* **TASK GOAL**
Below are several records. Retype exactly those lines running from the one with "C2: none -> 10uF (plus VSW, minus AGND)" through the one with "U36: NOT (in", end lines included, and no others.

* **EXTRACTED MATERIAL**
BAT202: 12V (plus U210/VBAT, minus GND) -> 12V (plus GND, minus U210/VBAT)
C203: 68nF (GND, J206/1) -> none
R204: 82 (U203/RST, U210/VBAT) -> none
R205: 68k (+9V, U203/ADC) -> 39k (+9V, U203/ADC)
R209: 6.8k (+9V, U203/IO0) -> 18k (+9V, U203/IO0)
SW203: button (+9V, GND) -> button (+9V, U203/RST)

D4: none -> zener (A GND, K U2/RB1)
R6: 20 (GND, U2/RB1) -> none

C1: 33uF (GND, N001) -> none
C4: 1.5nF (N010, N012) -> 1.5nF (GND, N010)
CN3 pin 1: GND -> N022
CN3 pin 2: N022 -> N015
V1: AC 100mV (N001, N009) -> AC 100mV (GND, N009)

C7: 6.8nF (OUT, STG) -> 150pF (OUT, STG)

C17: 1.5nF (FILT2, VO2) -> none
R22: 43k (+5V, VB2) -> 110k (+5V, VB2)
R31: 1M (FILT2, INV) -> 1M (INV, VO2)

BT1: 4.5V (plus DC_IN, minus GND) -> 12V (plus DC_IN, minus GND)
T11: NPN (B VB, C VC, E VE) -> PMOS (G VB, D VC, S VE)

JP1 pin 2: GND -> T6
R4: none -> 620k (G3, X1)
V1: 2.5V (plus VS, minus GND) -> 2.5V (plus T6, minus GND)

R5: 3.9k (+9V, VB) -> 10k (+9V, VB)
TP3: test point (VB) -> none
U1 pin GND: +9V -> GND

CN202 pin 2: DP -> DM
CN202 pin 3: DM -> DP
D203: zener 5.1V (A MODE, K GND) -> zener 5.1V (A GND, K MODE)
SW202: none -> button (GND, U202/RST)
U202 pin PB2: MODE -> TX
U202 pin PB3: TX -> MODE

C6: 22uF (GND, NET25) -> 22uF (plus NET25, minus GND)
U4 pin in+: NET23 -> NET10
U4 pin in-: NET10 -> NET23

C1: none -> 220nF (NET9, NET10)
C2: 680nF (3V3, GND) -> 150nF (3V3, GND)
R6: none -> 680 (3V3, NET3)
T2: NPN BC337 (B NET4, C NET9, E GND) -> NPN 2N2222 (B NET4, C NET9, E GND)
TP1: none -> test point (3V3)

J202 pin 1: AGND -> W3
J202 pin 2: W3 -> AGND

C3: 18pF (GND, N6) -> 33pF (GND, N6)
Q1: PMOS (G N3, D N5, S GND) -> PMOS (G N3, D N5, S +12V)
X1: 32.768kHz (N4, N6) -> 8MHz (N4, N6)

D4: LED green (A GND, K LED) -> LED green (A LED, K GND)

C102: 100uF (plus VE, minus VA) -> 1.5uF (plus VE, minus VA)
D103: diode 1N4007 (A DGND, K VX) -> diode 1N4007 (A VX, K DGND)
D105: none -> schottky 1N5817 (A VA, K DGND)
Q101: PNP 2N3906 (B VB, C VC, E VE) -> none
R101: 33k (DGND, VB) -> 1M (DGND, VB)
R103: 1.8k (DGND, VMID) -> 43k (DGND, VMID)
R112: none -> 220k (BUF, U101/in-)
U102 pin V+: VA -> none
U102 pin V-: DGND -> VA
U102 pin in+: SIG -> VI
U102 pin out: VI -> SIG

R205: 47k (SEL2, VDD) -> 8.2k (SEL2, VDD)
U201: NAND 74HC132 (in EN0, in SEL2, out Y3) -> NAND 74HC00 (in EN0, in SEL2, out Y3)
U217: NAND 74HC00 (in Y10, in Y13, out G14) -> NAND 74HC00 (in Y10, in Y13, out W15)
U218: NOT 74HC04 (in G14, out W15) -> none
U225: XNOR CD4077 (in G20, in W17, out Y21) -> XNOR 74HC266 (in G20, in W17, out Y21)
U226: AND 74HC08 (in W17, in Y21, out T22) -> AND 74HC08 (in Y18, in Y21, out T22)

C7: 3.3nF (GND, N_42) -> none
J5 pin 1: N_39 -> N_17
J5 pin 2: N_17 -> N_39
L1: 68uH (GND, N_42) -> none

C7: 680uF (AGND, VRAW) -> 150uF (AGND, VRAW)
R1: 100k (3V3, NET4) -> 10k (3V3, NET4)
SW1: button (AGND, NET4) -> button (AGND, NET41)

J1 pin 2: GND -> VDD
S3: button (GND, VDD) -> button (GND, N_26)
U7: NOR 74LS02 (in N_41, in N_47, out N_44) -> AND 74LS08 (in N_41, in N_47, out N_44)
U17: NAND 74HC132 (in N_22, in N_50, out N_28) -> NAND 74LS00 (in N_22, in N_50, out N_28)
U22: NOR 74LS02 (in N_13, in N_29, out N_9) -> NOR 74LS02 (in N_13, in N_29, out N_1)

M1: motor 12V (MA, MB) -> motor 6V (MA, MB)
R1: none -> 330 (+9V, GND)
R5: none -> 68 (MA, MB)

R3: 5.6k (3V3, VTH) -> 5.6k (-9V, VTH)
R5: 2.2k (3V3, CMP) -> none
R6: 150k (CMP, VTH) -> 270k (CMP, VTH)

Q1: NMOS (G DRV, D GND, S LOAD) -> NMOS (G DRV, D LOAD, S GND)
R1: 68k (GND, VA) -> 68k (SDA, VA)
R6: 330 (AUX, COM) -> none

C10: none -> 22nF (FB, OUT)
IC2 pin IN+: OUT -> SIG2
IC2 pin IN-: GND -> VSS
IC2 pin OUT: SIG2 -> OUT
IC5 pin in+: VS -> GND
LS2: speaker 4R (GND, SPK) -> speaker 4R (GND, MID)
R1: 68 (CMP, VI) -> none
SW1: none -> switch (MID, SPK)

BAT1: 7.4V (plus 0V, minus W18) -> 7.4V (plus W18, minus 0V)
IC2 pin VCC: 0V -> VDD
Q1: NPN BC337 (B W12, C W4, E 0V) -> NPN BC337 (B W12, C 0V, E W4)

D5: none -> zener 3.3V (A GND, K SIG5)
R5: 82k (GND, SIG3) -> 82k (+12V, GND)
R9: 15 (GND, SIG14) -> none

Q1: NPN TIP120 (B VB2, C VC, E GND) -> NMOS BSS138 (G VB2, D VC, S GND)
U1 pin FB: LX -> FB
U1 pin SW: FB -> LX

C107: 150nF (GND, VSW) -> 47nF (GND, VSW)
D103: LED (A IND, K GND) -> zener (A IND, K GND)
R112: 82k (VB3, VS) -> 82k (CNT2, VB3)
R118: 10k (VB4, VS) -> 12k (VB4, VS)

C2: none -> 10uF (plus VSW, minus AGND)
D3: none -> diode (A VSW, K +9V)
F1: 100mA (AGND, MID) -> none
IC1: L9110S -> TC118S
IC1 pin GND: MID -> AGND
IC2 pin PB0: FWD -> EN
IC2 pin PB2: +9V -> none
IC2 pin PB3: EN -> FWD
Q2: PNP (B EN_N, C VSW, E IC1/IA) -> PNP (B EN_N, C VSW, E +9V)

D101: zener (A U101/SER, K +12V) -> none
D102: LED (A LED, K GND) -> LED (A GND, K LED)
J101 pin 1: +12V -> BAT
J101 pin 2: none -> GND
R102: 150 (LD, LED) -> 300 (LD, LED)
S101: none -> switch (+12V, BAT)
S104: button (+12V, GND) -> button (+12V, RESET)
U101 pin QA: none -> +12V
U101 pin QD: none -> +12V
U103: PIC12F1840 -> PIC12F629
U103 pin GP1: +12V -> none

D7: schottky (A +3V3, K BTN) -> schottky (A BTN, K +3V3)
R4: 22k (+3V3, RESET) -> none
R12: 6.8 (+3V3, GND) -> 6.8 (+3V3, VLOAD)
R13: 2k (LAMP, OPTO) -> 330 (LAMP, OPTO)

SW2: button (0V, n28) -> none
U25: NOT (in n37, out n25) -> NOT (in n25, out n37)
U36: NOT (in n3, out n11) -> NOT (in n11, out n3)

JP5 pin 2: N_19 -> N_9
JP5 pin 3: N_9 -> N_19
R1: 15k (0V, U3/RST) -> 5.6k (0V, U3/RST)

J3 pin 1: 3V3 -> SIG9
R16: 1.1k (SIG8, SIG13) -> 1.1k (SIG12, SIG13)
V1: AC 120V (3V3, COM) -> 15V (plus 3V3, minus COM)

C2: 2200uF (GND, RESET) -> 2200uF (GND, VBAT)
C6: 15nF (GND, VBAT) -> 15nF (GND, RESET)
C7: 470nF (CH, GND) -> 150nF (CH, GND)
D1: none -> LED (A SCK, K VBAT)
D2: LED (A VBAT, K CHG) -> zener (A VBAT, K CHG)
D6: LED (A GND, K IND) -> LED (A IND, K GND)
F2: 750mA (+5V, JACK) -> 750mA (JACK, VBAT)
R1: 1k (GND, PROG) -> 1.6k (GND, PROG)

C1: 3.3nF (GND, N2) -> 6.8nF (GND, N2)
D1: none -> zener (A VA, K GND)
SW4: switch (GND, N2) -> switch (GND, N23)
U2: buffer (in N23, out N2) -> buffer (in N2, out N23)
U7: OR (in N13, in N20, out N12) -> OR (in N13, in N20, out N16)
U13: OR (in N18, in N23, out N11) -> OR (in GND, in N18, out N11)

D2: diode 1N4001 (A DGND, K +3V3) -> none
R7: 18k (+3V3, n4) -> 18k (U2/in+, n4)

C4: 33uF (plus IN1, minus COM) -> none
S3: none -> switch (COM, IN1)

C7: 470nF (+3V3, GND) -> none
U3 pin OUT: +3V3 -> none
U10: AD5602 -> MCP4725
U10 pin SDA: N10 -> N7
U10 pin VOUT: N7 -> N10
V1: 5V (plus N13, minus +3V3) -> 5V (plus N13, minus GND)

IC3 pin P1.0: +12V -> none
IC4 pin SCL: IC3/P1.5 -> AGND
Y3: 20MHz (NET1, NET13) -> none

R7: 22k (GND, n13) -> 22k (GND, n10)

* **OUTPUT FOR THIS TASK**
C2: none -> 10uF (plus VSW, minus AGND)
D3: none -> diode (A VSW, K +9V)
F1: 100mA (AGND, MID) -> none
IC1: L9110S -> TC118S
IC1 pin GND: MID -> AGND
IC2 pin PB0: FWD -> EN
IC2 pin PB2: +9V -> none
IC2 pin PB3: EN -> FWD
Q2: PNP (B EN_N, C VSW, E IC1/IA) -> PNP (B EN_N, C VSW, E +9V)

D101: zener (A U101/SER, K +12V) -> none
D102: LED (A LED, K GND) -> LED (A GND, K LED)
J101 pin 1: +12V -> BAT
J101 pin 2: none -> GND
R102: 150 (LD, LED) -> 300 (LD, LED)
S101: none -> switch (+12V, BAT)
S104: button (+12V, GND) -> button (+12V, RESET)
U101 pin QA: none -> +12V
U101 pin QD: none -> +12V
U103: PIC12F1840 -> PIC12F629
U103 pin GP1: +12V -> none

D7: schottky (A +3V3, K BTN) -> schottky (A BTN, K +3V3)
R4: 22k (+3V3, RESET) -> none
R12: 6.8 (+3V3, GND) -> 6.8 (+3V3, VLOAD)
R13: 2k (LAMP, OPTO) -> 330 (LAMP, OPTO)

SW2: button (0V, n28) -> none
U25: NOT (in n37, out n25) -> NOT (in n25, out n37)
U36: NOT (in n3, out n11) -> NOT (in n11, out n3)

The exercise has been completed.